→ WHAT THE TASK REQUIRES
Output the listing below in full, exactly as written.
*** GIVEN RECORDS ***
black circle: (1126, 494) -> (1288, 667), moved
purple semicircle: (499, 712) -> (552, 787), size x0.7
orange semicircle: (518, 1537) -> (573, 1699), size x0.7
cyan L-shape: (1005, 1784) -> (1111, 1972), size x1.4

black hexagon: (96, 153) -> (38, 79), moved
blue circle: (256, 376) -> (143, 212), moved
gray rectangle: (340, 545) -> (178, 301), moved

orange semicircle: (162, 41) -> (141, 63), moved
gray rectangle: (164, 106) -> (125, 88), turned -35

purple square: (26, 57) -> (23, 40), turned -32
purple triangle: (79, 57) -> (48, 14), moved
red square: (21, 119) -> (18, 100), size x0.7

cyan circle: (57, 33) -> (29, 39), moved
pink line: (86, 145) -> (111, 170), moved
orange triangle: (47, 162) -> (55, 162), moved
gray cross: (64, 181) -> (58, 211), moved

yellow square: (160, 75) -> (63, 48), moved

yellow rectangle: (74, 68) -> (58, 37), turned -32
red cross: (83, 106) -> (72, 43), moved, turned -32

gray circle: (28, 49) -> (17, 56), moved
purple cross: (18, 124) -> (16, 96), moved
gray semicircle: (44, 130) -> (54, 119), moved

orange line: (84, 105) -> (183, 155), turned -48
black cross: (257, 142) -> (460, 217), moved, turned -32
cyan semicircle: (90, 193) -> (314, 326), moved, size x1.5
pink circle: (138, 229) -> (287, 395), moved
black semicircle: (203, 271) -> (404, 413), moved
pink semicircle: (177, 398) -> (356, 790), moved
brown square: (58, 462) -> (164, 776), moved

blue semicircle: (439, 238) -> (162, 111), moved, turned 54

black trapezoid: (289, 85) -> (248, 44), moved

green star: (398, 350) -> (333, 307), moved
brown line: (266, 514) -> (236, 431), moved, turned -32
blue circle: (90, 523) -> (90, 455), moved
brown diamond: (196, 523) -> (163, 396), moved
*** End of GIVEN RECORDS ***
→ WRITTEN ANSWER
black circle: (1126, 494) -> (1288, 667), moved
purple semicircle: (499, 712) -> (552, 787), size x0.7
orange semicircle: (518, 1537) -> (573, 1699), size x0.7
cyan L-shape: (1005, 1784) -> (1111, 1972), size x1.4

black hexagon: (96, 153) -> (38, 79), moved
blue circle: (256, 376) -> (143, 212), moved
gray rectangle: (340, 545) -> (178, 301), moved

orange semicircle: (162, 41) -> (141, 63), moved
gray rectangle: (164, 106) -> (125, 88), turned -35

purple square: (26, 57) -> (23, 40), turned -32
purple triangle: (79, 57) -> (48, 14), moved
red square: (21, 119) -> (18, 100), size x0.7

cyan circle: (57, 33) -> (29, 39), moved
pink line: (86, 145) -> (111, 170), moved
orange triangle: (47, 162) -> (55, 162), moved
gray cross: (64, 181) -> (58, 211), moved

yellow square: (160, 75) -> (63, 48), moved

yellow rectangle: (74, 68) -> (58, 37), turned -32
red cross: (83, 106) -> (72, 43), moved, turned -32

gray circle: (28, 49) -> (17, 56), moved
purple cross: (18, 124) -> (16, 96), moved
gray semicircle: (44, 130) -> (54, 119), moved

orange line: (84, 105) -> (183, 155), turned -48
black cross: (257, 142) -> (460, 217), moved, turned -32
cyan semicircle: (90, 193) -> (314, 326), moved, size x1.5
pink circle: (138, 229) -> (287, 395), moved
black semicircle: (203, 271) -> (404, 413), moved
pink semicircle: (177, 398) -> (356, 790), moved
brown square: (58, 462) -> (164, 776), moved

blue semicircle: (439, 238) -> (162, 111), moved, turned 54

black trapezoid: (289, 85) -> (248, 44), moved

green star: (398, 350) -> (333, 307), moved
brown line: (266, 514) -> (236, 431), moved, turned -32
blue circle: (90, 523) -> (90, 455), moved
brown diamond: (196, 523) -> (163, 396), moved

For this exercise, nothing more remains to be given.